TASK REQUIREMENTS. Pull out each line of the material that contains the string "kern". Case counts.

-- start RECORDS PROVIDED --

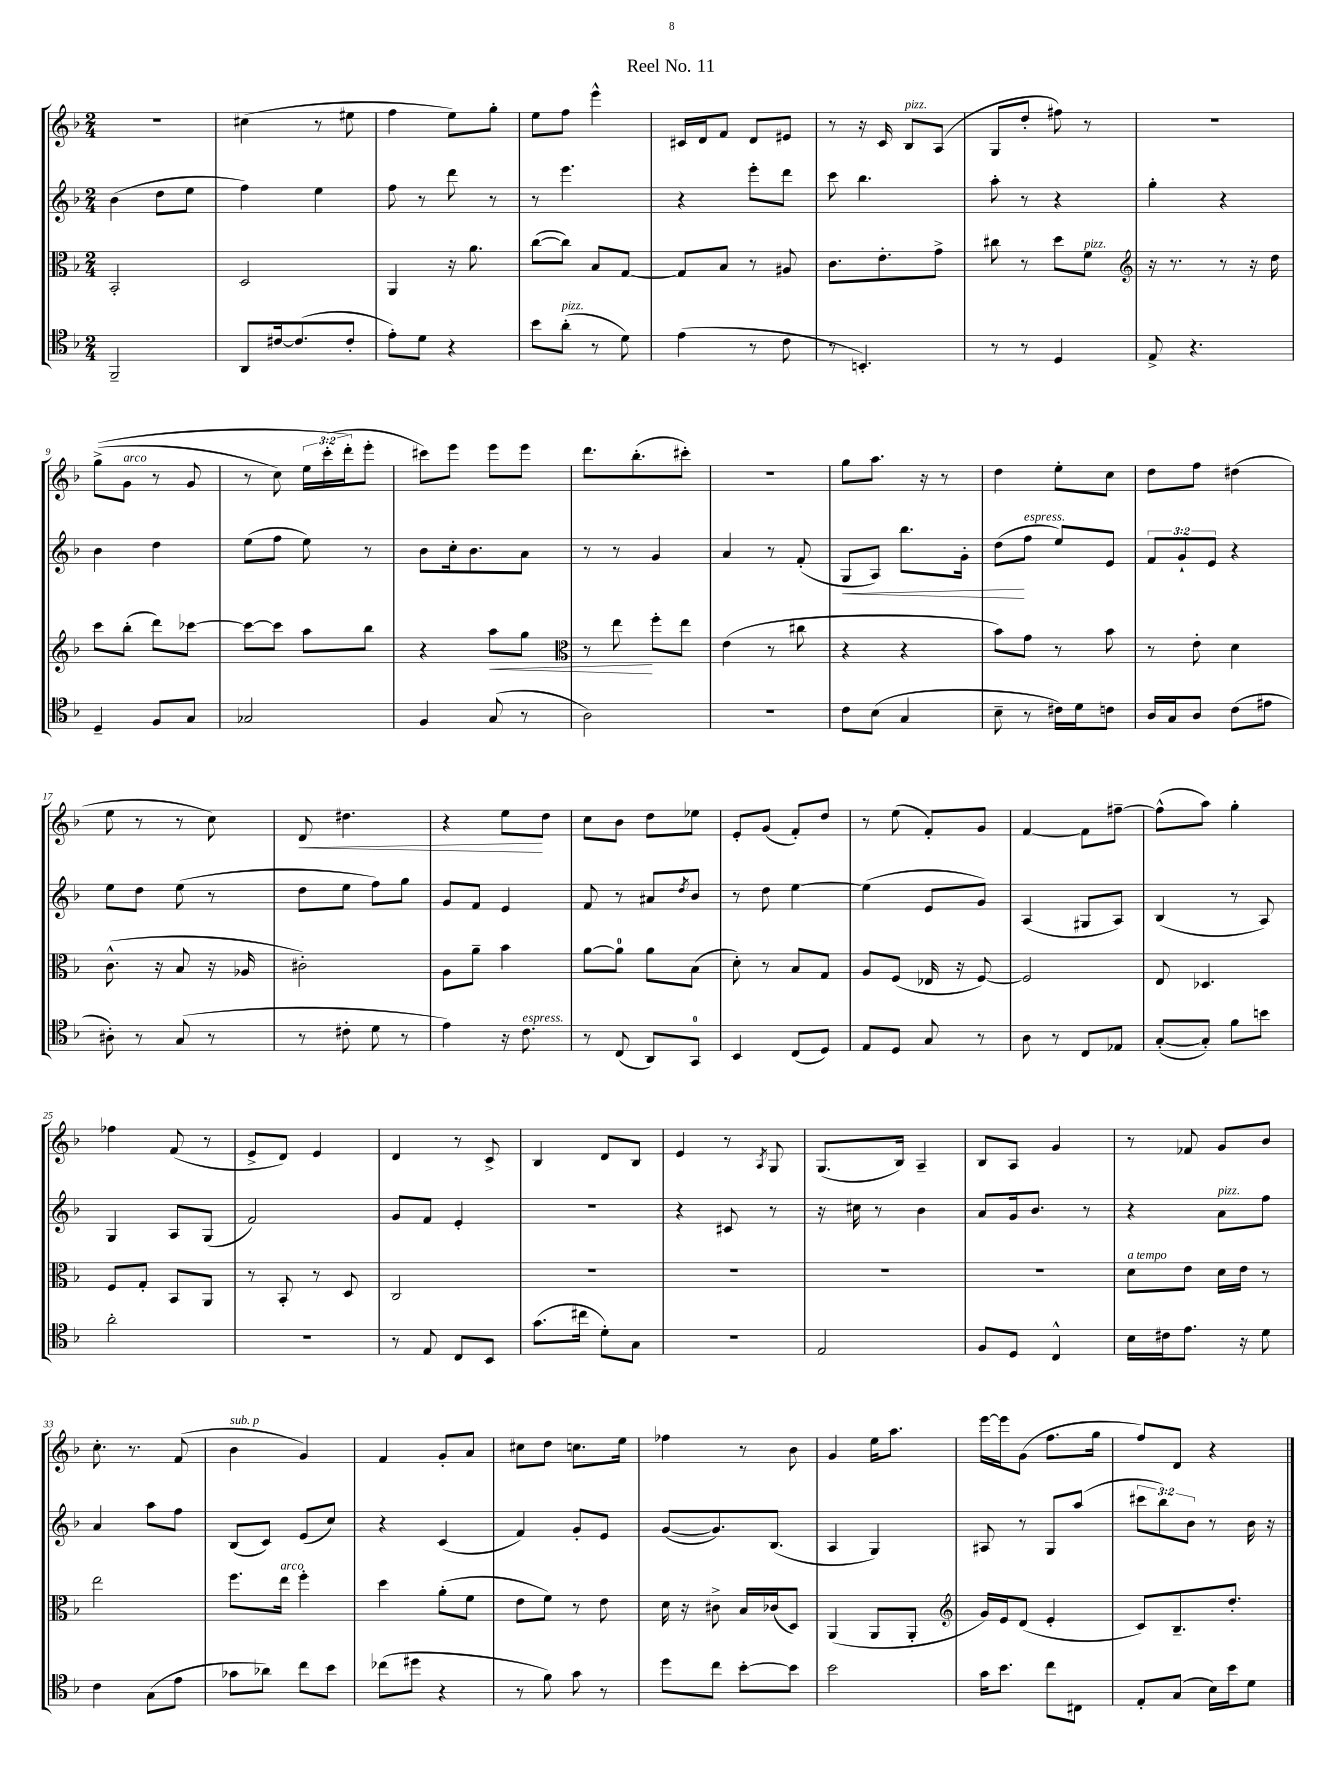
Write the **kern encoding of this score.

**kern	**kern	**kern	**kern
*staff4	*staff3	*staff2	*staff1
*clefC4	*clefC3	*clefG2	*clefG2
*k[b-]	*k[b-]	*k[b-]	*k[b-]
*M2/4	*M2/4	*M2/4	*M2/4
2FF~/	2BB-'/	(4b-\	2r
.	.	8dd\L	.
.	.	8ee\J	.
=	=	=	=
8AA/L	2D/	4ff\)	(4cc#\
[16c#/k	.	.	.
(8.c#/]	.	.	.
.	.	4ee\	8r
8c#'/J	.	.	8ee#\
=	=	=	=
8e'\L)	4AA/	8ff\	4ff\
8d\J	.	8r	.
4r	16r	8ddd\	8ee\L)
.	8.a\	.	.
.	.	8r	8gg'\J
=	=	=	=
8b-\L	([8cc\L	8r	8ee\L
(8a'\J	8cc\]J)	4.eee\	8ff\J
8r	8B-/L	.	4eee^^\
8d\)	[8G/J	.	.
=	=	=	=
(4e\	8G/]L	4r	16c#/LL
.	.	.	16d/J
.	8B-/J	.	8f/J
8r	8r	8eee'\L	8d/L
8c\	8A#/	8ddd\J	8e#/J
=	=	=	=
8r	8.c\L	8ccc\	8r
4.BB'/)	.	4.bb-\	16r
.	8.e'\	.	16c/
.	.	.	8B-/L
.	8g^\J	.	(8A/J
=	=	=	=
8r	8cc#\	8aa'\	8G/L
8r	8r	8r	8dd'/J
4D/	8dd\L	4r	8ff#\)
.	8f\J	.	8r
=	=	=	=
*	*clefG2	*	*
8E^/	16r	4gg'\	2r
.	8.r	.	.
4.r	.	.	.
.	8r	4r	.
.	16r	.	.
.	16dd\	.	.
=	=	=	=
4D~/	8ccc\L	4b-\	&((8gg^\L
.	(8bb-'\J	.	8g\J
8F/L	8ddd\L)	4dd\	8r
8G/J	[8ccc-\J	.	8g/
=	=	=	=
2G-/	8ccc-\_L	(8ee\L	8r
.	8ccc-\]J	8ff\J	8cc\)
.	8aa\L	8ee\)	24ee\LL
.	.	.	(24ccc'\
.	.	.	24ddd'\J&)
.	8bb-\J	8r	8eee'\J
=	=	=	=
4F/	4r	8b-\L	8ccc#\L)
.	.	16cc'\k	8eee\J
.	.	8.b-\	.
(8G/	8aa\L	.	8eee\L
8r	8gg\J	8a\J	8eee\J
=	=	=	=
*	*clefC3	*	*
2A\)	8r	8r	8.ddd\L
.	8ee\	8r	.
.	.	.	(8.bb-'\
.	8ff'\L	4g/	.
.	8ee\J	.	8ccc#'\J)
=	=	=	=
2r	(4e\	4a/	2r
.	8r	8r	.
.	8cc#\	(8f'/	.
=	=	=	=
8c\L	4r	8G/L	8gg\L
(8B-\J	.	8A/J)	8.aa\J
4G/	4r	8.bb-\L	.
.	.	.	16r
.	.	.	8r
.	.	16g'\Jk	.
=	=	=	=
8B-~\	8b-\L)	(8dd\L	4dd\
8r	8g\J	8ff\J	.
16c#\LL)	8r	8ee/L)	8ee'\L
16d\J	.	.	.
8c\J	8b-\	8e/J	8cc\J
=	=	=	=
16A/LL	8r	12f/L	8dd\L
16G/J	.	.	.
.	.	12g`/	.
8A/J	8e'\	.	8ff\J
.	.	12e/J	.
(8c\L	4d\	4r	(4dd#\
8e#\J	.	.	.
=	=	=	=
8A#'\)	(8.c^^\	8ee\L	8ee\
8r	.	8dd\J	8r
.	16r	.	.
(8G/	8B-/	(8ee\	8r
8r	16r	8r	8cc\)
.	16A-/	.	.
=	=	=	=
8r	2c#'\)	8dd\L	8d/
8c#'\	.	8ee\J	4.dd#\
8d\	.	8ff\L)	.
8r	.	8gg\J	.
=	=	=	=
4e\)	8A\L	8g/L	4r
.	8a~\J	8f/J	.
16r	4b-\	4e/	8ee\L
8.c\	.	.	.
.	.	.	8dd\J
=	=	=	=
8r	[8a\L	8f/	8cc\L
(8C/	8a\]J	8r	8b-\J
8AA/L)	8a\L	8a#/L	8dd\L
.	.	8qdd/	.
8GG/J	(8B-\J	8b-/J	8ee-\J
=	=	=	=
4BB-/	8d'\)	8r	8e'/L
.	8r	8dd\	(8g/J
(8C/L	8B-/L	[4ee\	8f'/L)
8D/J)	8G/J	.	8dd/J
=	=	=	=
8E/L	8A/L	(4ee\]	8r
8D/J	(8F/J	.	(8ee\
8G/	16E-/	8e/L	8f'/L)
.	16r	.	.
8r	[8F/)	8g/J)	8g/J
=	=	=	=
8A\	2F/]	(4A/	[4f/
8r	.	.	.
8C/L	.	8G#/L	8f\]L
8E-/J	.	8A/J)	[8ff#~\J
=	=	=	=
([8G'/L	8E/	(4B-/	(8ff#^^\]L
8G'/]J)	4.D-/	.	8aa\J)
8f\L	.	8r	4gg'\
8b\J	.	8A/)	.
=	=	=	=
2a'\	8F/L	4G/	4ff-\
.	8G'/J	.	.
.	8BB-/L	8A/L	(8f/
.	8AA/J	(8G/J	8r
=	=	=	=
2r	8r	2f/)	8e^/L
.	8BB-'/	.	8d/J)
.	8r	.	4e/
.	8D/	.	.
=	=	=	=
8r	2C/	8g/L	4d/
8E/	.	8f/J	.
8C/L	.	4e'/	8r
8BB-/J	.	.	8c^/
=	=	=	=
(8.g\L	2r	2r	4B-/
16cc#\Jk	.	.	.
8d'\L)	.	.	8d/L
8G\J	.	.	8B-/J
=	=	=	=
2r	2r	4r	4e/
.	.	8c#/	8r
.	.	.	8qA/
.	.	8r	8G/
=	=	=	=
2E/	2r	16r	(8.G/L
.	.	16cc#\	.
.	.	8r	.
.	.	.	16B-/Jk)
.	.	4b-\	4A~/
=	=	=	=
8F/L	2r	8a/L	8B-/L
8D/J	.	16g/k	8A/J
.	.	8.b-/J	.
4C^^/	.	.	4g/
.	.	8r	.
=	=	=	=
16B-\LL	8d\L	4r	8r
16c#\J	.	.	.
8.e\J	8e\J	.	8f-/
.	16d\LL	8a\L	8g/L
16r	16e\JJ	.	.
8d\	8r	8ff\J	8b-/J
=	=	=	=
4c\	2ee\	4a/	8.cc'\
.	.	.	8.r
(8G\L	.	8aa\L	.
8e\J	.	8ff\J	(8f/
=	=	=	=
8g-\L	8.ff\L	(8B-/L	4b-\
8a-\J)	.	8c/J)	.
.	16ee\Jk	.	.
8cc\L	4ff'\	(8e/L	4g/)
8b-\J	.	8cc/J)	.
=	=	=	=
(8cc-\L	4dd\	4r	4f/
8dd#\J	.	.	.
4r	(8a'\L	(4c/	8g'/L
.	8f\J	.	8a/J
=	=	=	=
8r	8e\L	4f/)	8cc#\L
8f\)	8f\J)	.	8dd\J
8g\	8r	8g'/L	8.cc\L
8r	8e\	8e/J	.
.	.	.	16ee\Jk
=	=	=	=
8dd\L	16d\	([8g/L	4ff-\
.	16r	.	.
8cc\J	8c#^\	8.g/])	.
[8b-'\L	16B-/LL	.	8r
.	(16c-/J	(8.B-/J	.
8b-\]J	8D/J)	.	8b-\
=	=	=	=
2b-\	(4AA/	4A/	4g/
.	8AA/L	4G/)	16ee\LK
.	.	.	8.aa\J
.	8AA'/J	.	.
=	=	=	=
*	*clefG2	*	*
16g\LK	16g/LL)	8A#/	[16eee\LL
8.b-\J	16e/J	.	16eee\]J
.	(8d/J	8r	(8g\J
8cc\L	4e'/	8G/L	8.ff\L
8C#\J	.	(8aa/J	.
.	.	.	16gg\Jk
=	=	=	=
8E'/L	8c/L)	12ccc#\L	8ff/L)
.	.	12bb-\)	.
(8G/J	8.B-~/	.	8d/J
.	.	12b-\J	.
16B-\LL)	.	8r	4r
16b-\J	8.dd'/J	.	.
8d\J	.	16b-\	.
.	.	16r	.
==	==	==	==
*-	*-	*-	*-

-- end RECORDS PROVIDED --

EXERCISE OUTPUT.
Write the **kern encoding of this score.
**kern	**kern	**kern	**kern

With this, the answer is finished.